(Change detection outputs)
□ □ □ □ □
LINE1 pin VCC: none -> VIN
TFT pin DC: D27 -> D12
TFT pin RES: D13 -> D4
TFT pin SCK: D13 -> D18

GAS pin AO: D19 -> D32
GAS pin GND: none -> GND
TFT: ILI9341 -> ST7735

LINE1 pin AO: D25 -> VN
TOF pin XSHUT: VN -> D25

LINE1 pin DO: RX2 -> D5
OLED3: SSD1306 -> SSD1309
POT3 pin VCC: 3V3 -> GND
□ □ □ □ □
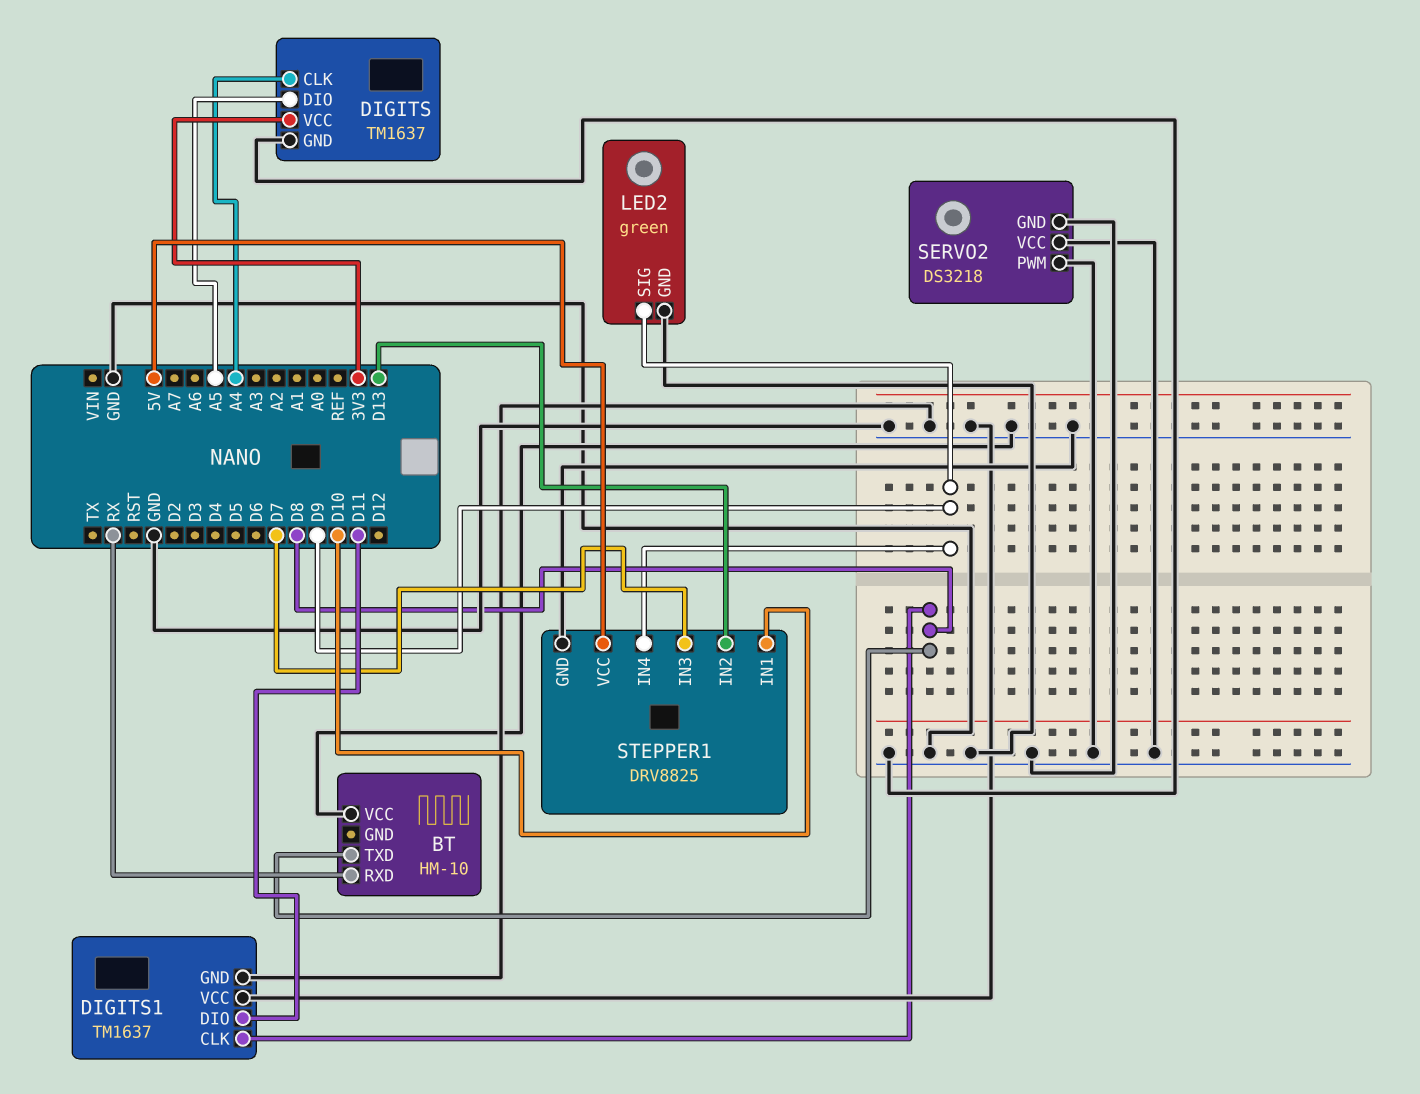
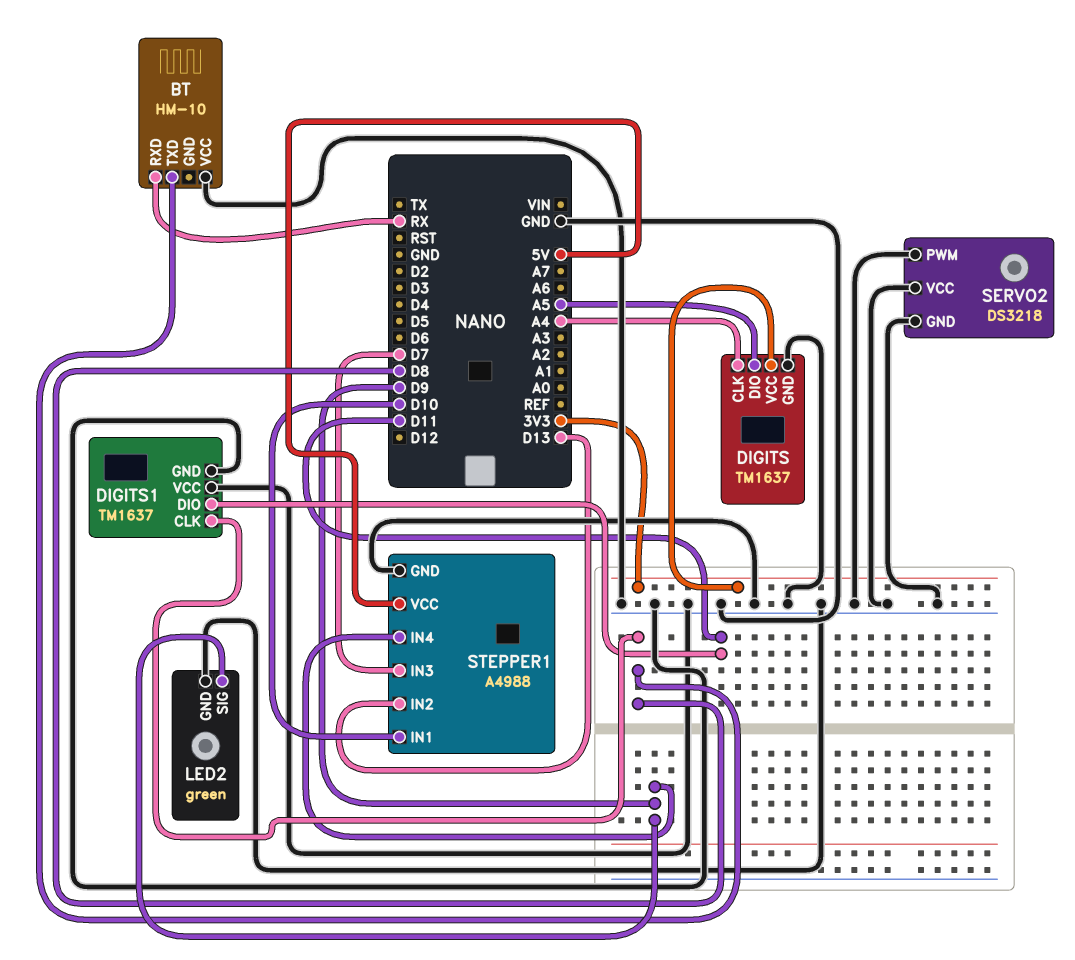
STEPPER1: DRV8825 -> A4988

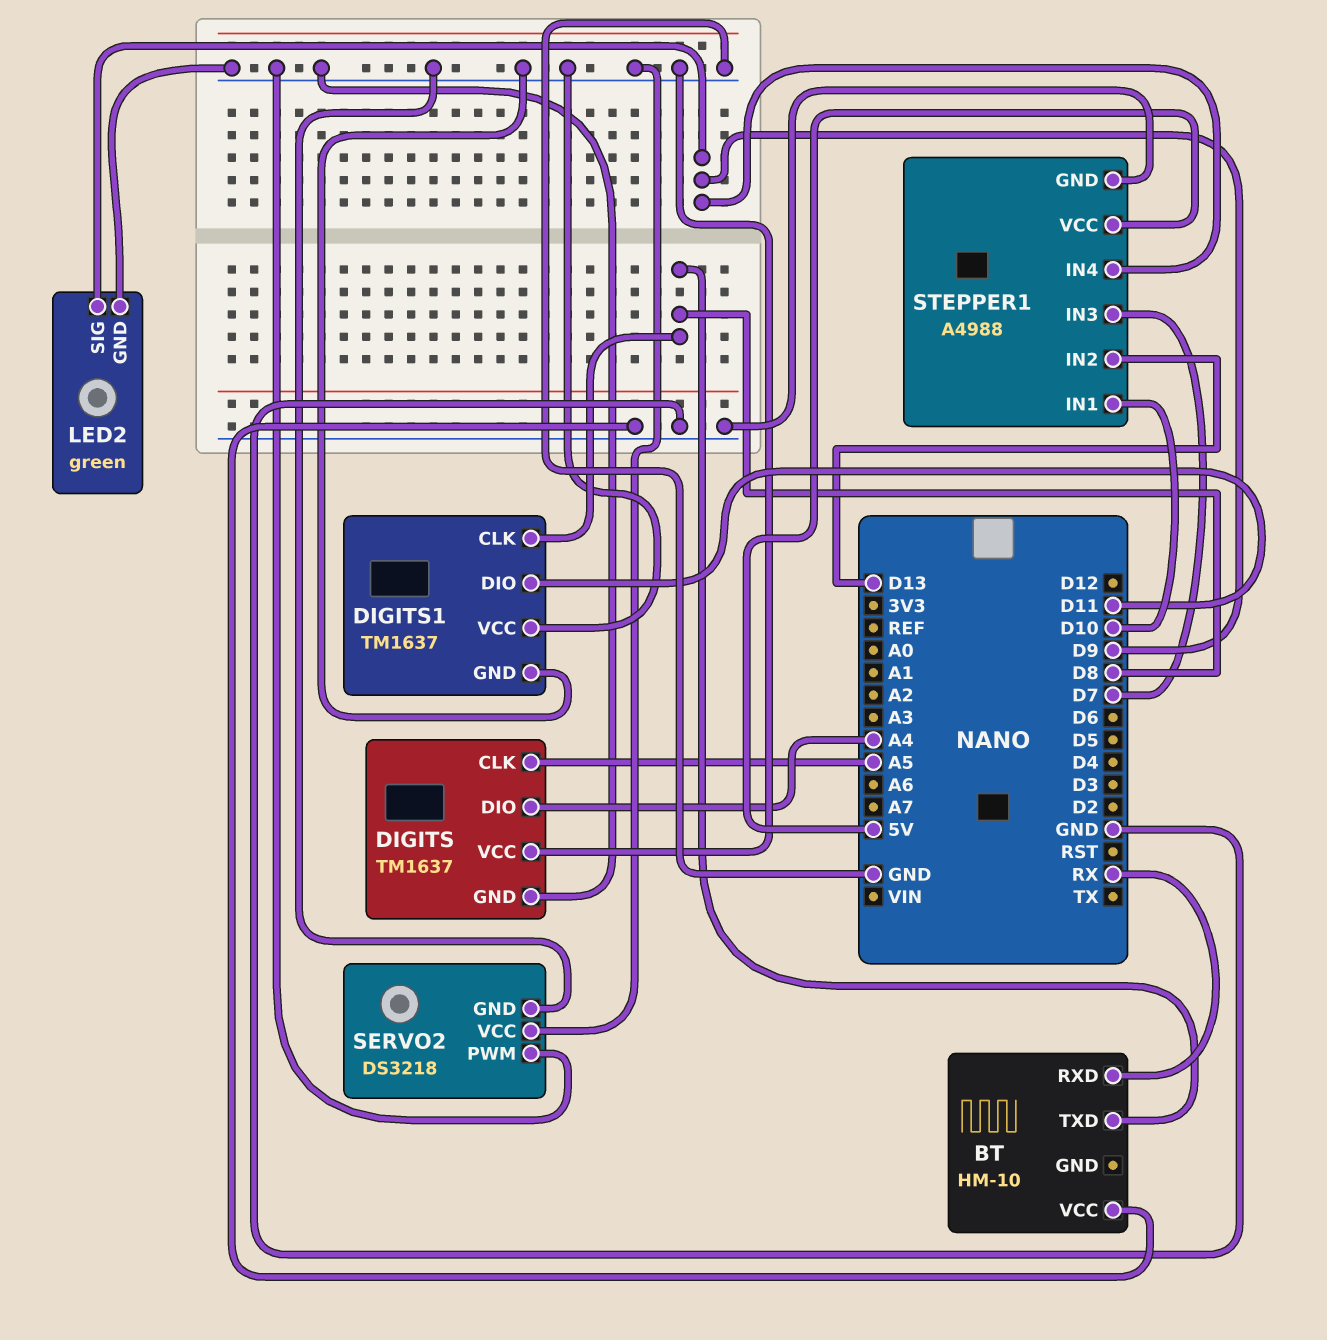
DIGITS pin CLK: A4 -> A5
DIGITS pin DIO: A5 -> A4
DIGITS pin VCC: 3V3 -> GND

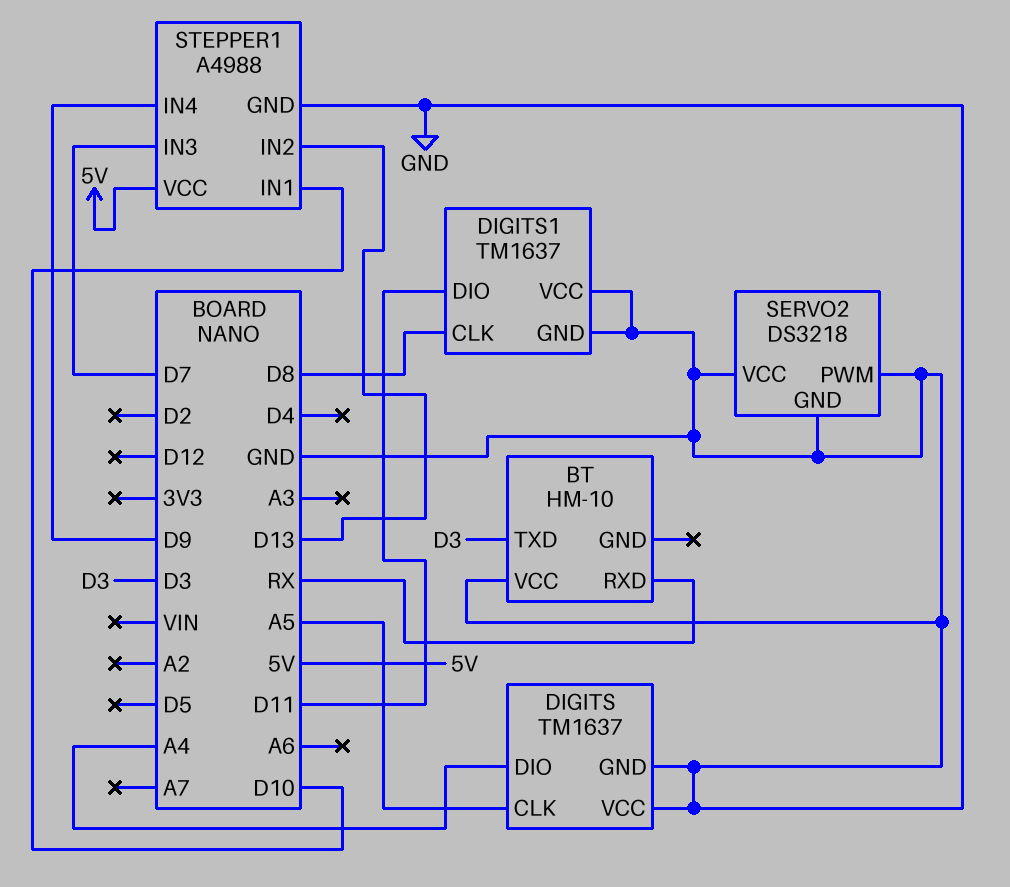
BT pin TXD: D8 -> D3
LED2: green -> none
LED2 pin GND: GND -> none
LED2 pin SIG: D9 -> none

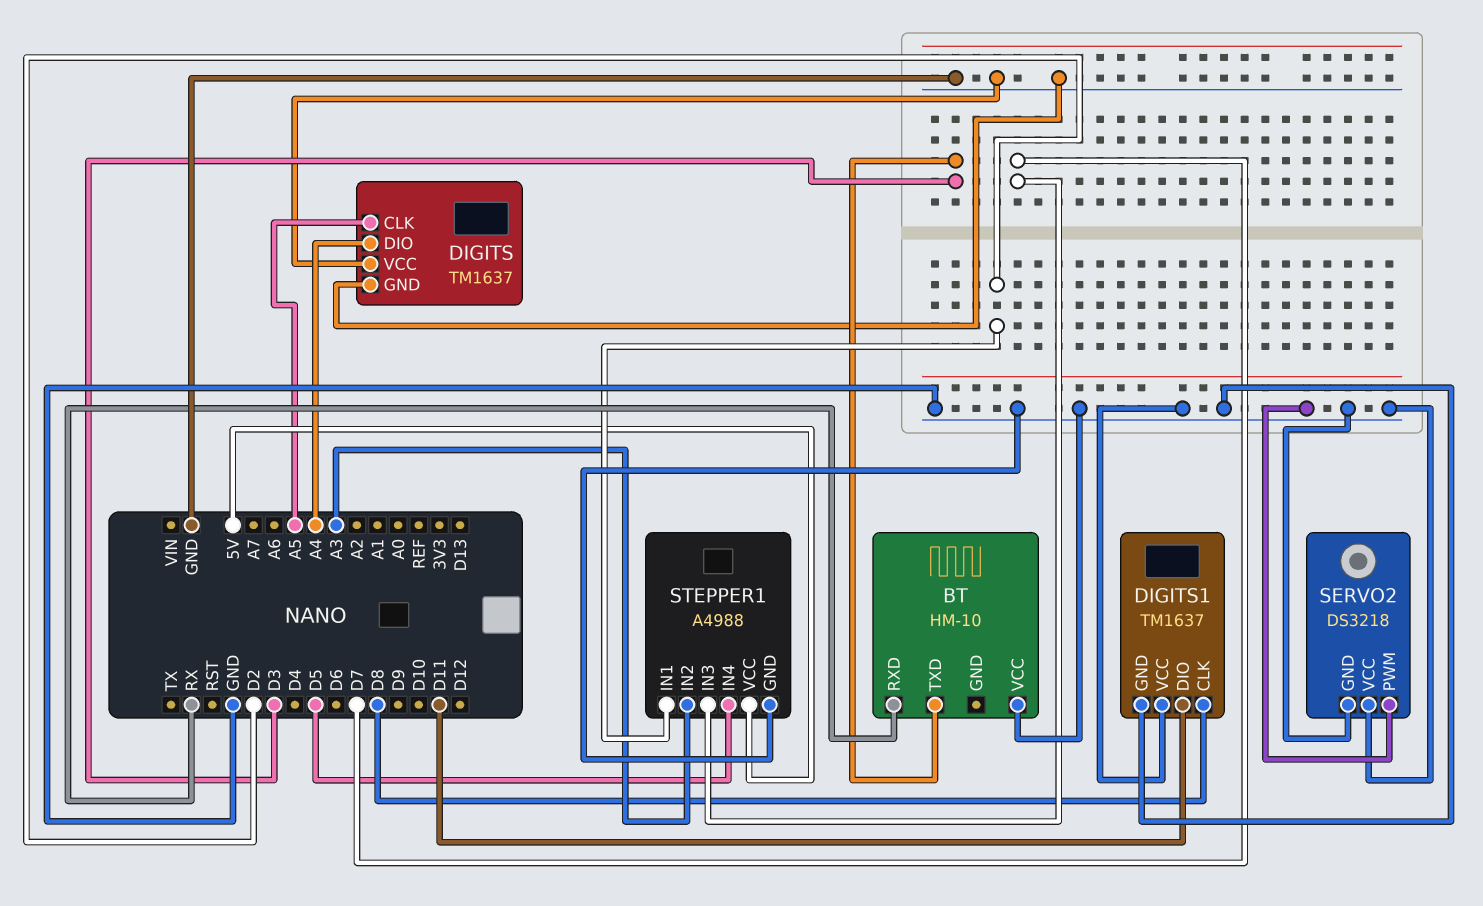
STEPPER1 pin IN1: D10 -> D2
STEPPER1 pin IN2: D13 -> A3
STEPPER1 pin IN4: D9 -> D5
□ □ □ □ □
● **Work required**
Go over the data and return every line that includes the word "none".

● **Answer to this exercise**
LINE1 pin VCC: none -> VIN
GAS pin GND: none -> GND
LED2: green -> none
LED2 pin GND: GND -> none
LED2 pin SIG: D9 -> none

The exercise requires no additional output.